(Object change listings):
· · · · · · ·
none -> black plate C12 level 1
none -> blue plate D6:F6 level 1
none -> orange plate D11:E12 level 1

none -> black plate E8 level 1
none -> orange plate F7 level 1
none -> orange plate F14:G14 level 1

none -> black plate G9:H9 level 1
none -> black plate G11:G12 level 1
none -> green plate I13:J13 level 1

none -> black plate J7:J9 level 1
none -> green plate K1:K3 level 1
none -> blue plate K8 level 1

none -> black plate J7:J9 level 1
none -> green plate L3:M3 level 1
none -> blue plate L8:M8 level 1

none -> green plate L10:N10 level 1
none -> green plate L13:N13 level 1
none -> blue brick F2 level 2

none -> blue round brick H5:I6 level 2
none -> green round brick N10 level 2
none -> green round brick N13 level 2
· · · · · · ·
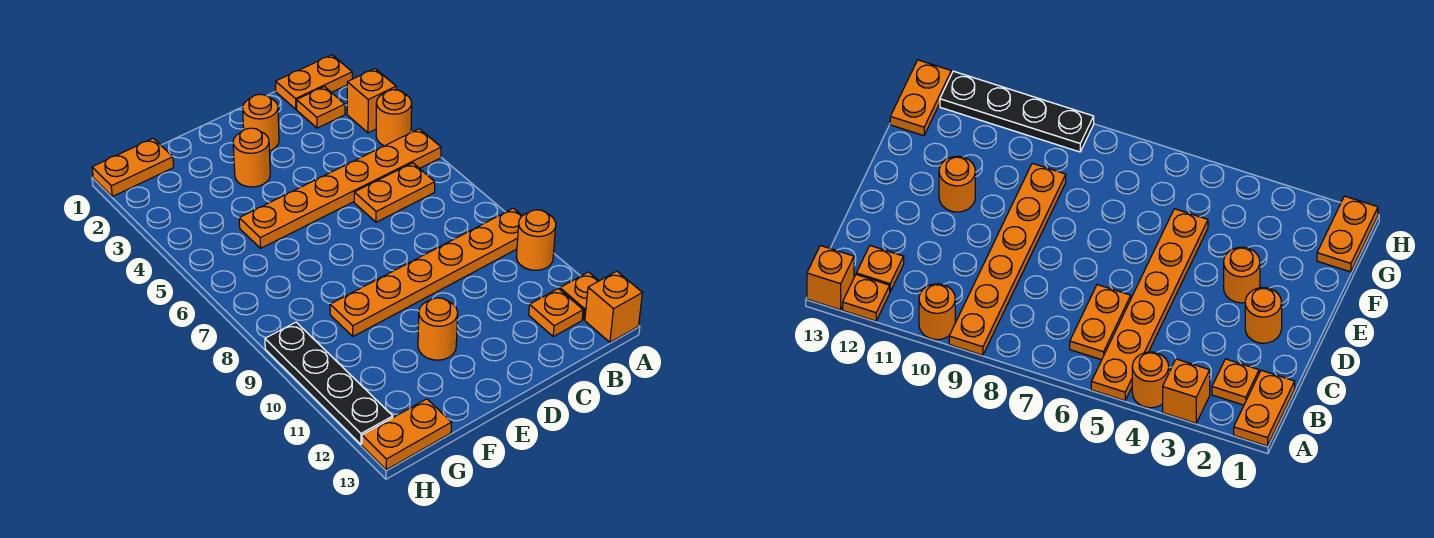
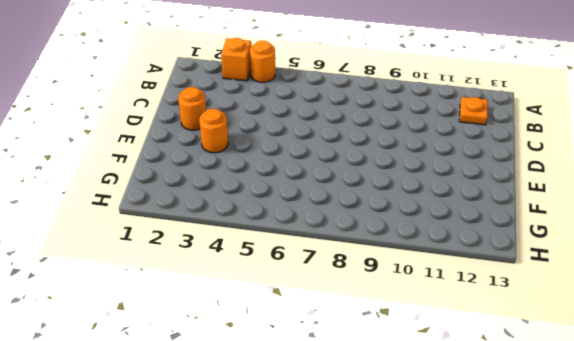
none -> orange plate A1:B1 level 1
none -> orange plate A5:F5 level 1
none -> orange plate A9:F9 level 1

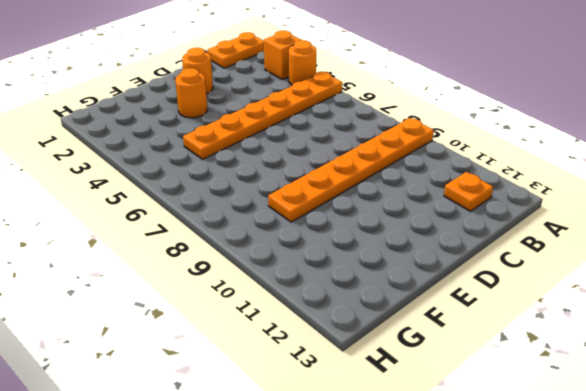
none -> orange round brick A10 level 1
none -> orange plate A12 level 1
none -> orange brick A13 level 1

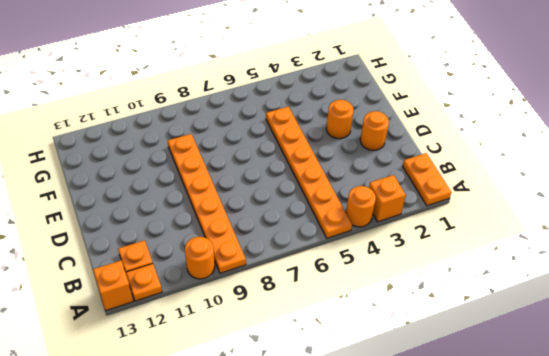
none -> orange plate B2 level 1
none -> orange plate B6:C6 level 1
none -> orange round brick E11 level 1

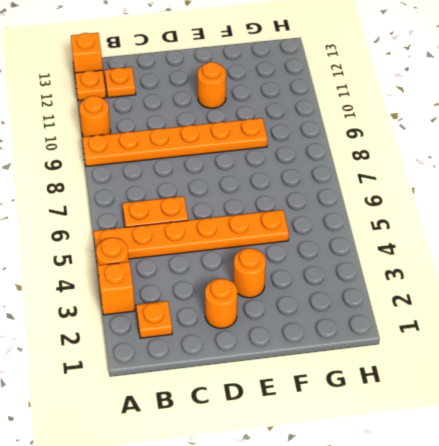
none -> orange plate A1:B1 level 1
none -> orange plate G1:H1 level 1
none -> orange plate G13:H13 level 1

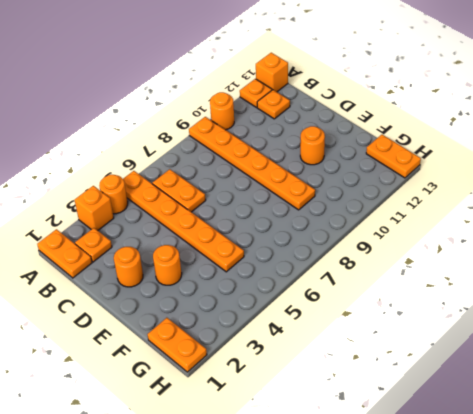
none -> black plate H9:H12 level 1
· · · · · · ·
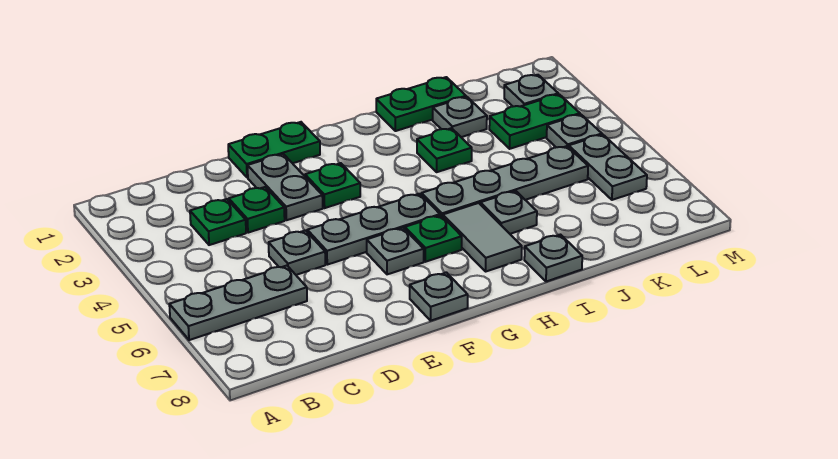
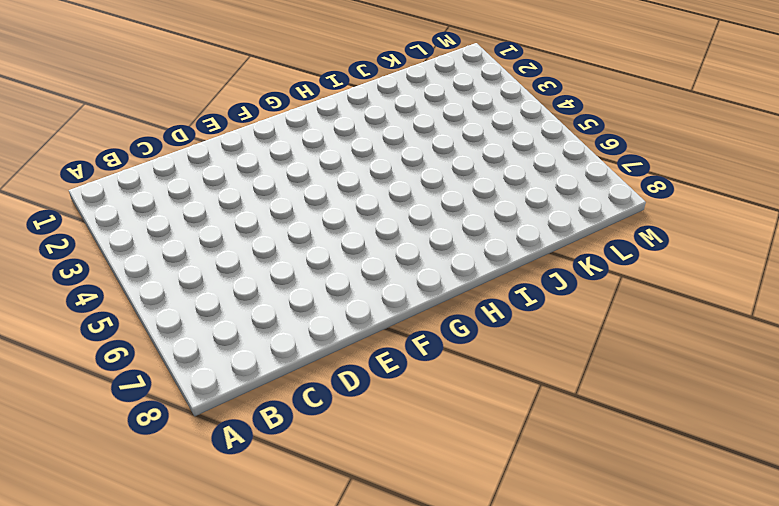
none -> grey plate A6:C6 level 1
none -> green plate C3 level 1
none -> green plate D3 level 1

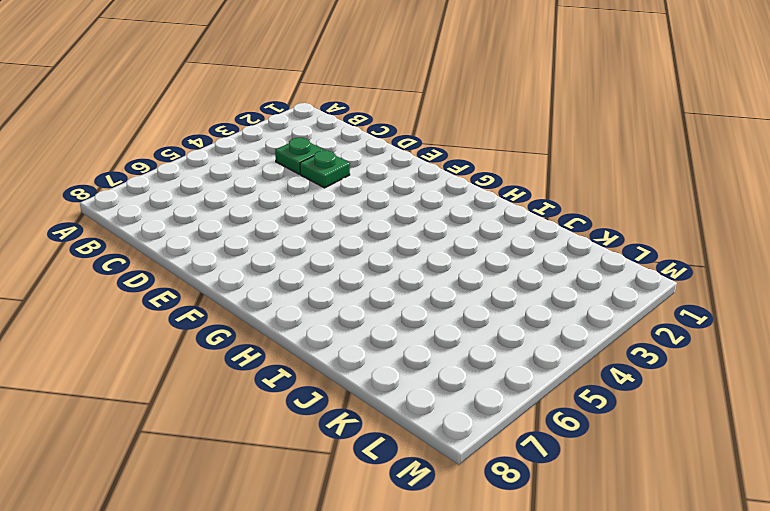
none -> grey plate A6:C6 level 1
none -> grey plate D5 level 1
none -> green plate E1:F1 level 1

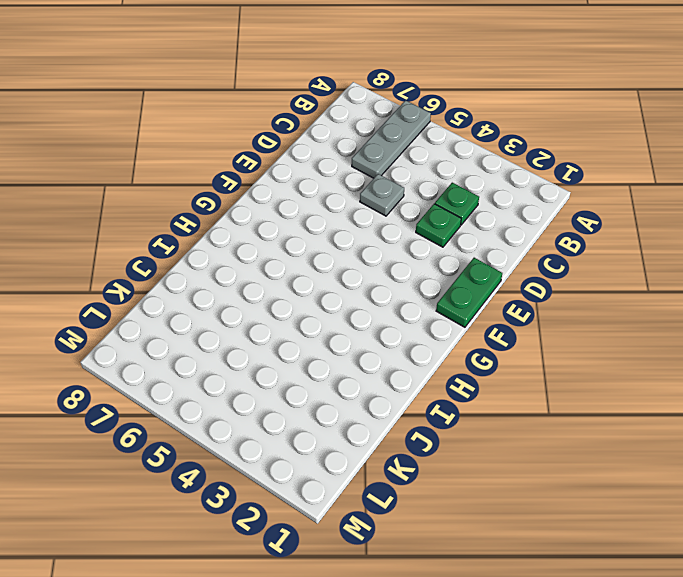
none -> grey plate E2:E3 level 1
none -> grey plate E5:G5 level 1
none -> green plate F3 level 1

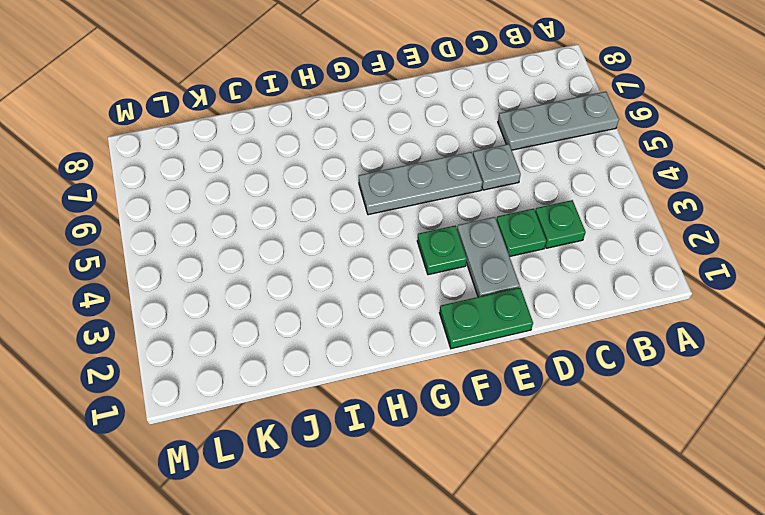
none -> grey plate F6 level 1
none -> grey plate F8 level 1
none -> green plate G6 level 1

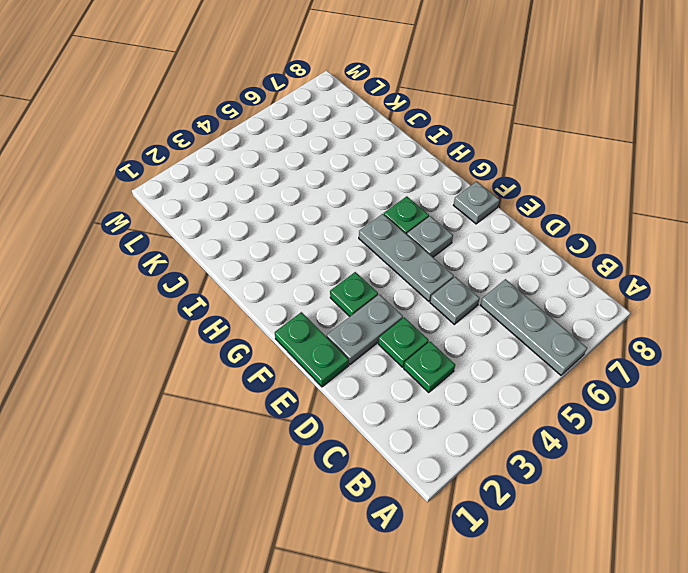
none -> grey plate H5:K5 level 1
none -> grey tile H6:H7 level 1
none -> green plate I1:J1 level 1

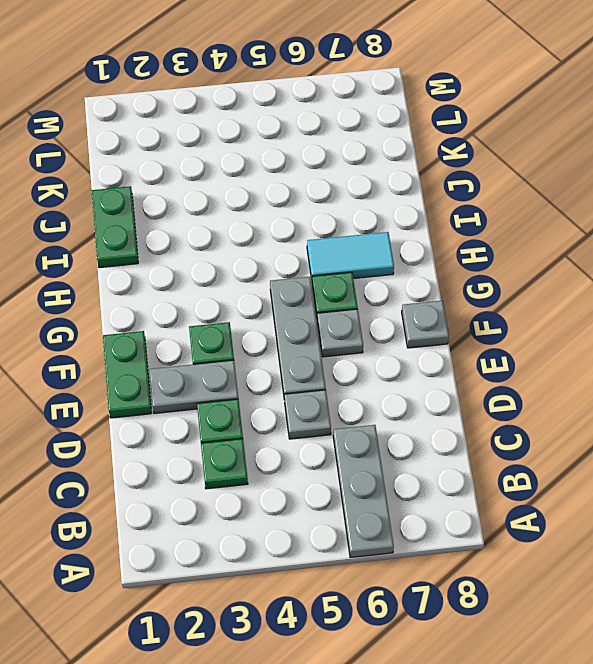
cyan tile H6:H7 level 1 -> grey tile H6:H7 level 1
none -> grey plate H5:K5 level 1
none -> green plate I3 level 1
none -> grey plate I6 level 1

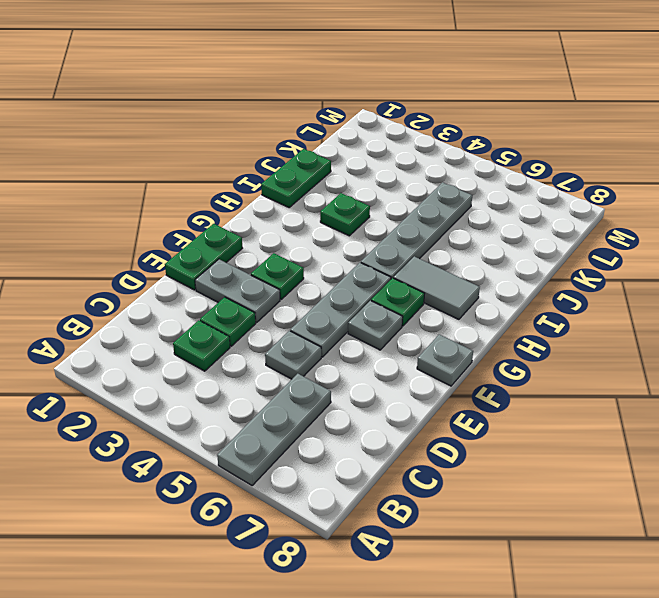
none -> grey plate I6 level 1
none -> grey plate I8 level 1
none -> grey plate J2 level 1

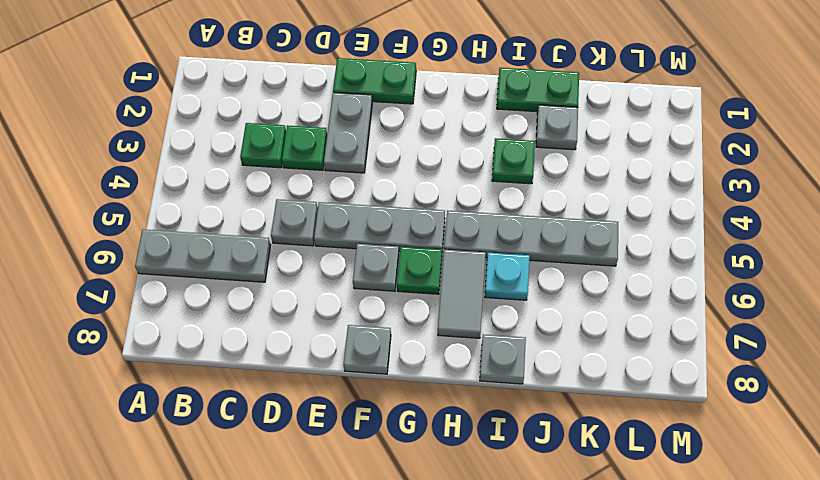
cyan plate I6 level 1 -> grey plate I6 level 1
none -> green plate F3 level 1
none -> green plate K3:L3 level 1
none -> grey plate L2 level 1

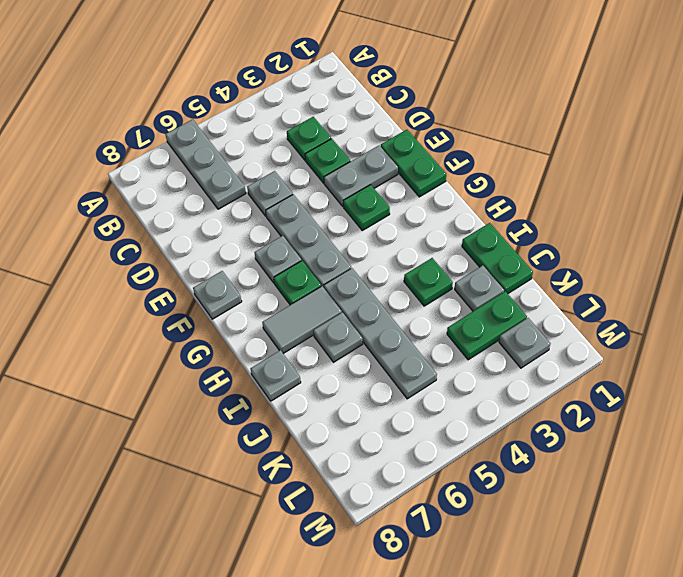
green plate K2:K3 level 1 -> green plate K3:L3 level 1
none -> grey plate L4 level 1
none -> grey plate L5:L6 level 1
· · · · · · ·
(About this exercise):
When the word "round" shows up in a line of the entries, report that line.

(Written response):
none -> blue round brick H5:I6 level 2
none -> green round brick N10 level 2
none -> green round brick N13 level 2
none -> orange round brick A10 level 1
none -> orange round brick E11 level 1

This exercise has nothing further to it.